- Entries supplied -
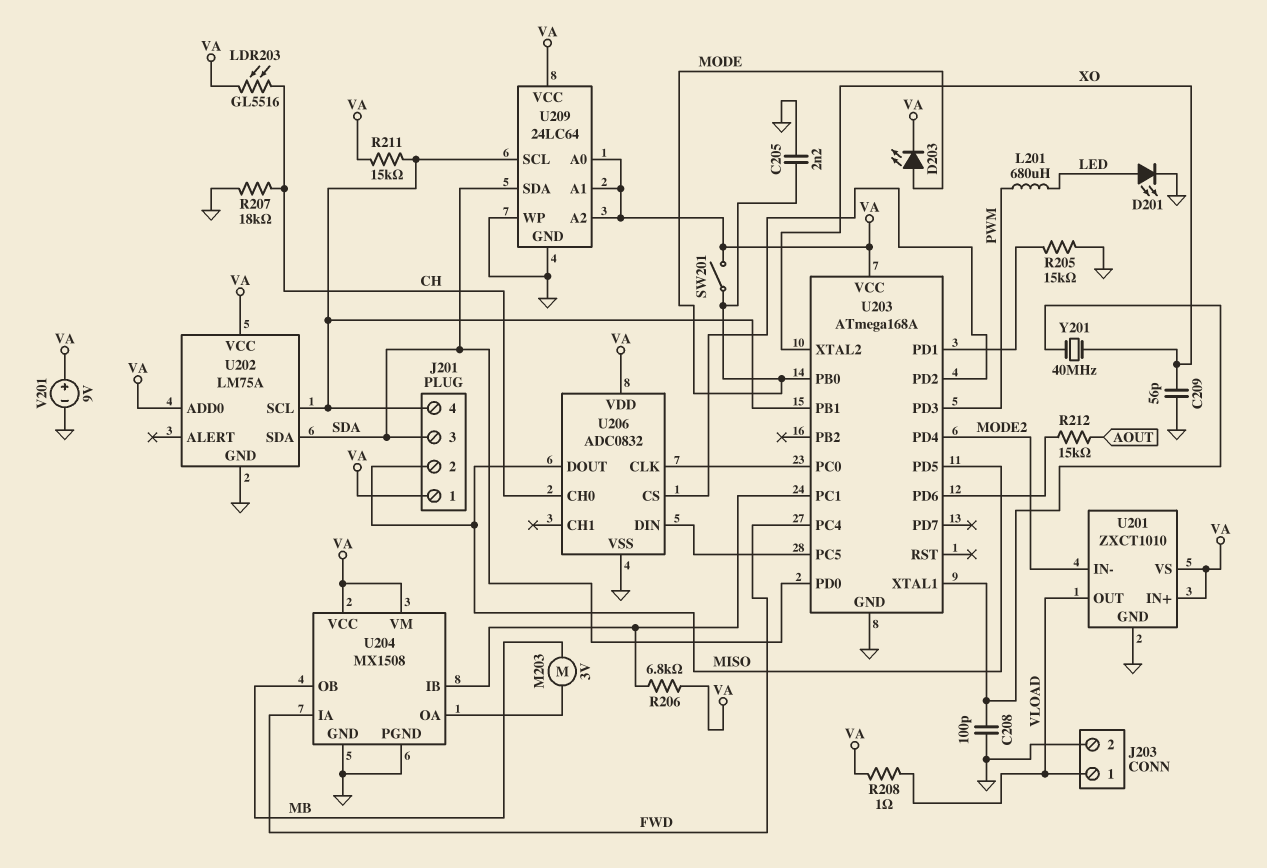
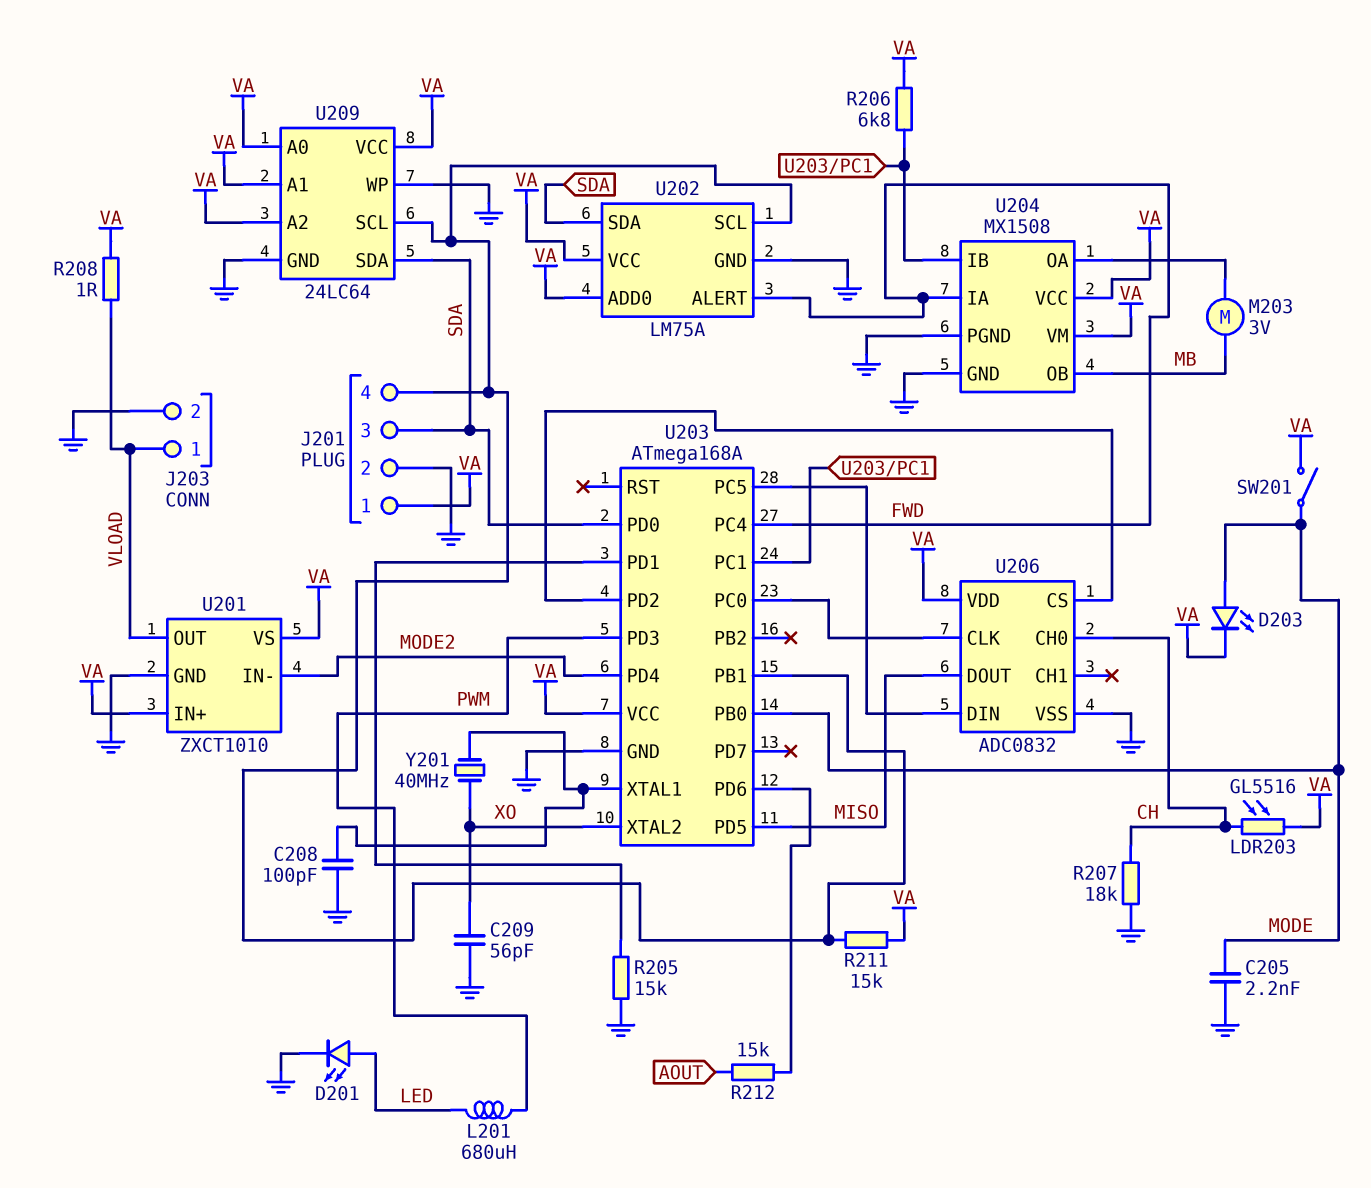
J201 pin 2: MISO -> GND
U202 pin ALERT: none -> FWD
V201: 9V (plus VA, minus GND) -> none

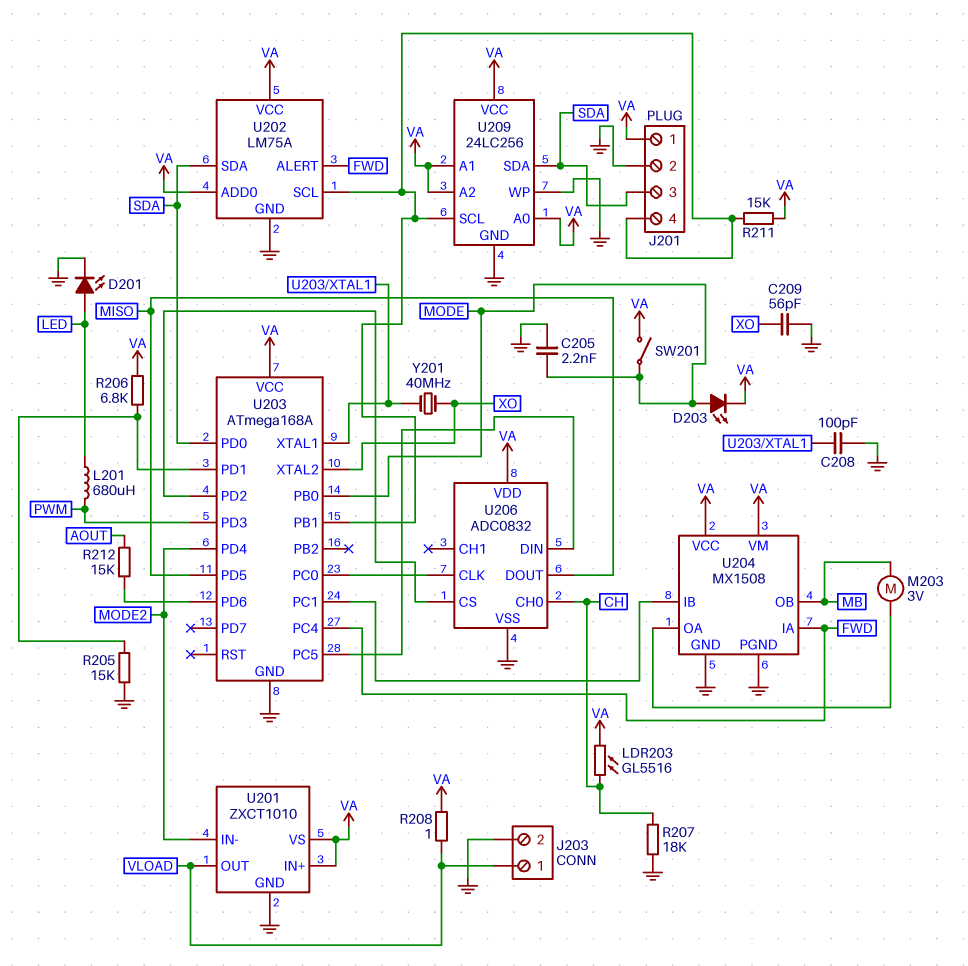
R206: 6.8k (U203/PC1, VA) -> 6.8k (U203/PD1, VA)
U209: 24LC64 -> 24LC256

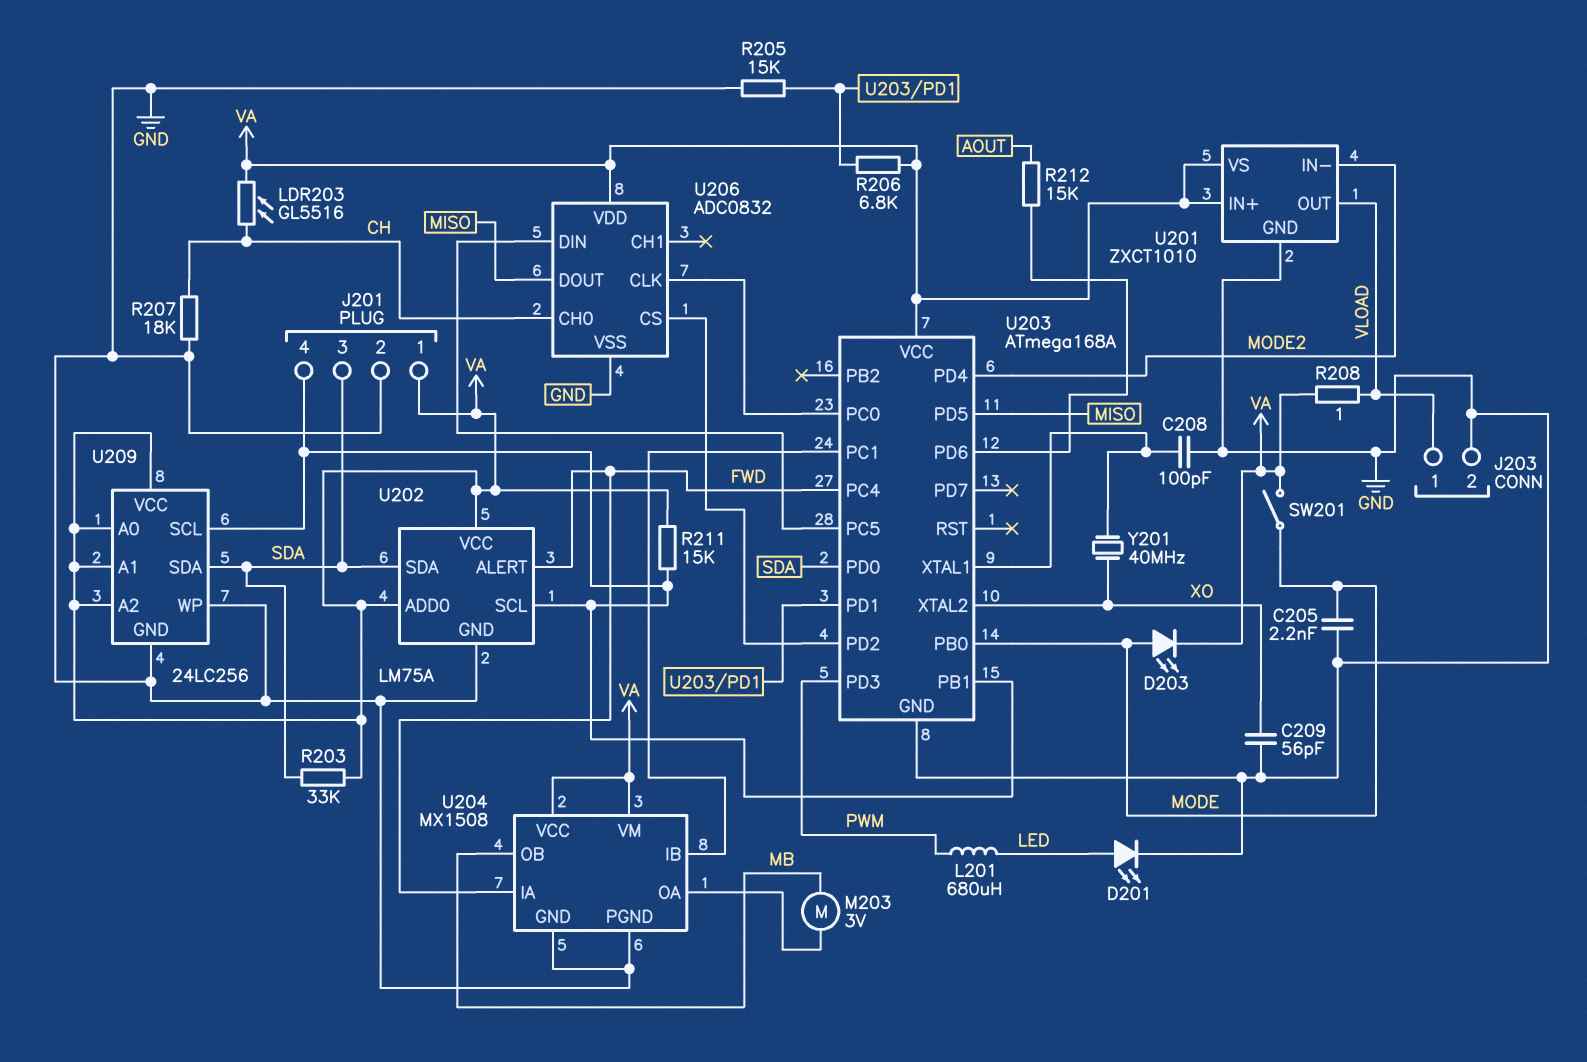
R203: none -> 33k (SDA, VA)

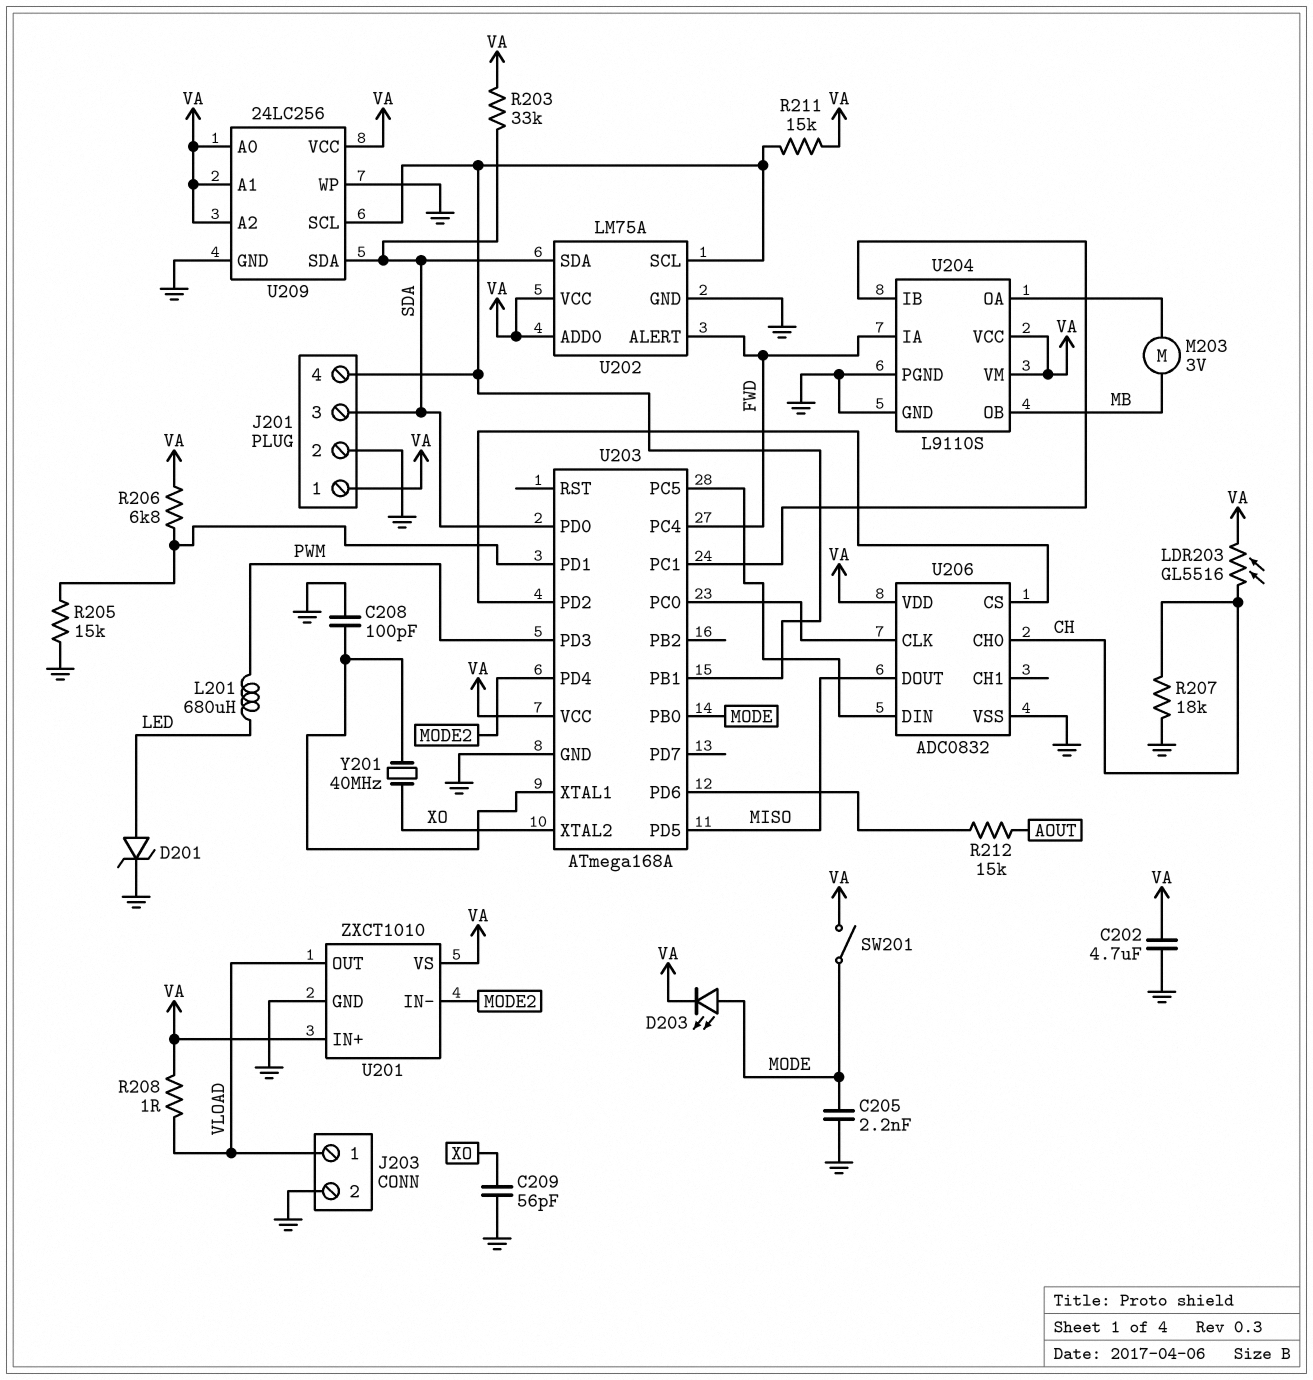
C202: none -> 4.7uF (GND, VA)
D201: LED (A LED, K GND) -> zener (A LED, K GND)
U204: MX1508 -> L9110S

- Work instructions -
Where the line holding "U209: 24LC64 -> 24LC256" appears, start copying, and continue exactly through the last line of the listing, both ends included, skipping the pictures.

- Output for this task -
U209: 24LC64 -> 24LC256

R203: none -> 33k (SDA, VA)

C202: none -> 4.7uF (GND, VA)
D201: LED (A LED, K GND) -> zener (A LED, K GND)
U204: MX1508 -> L9110S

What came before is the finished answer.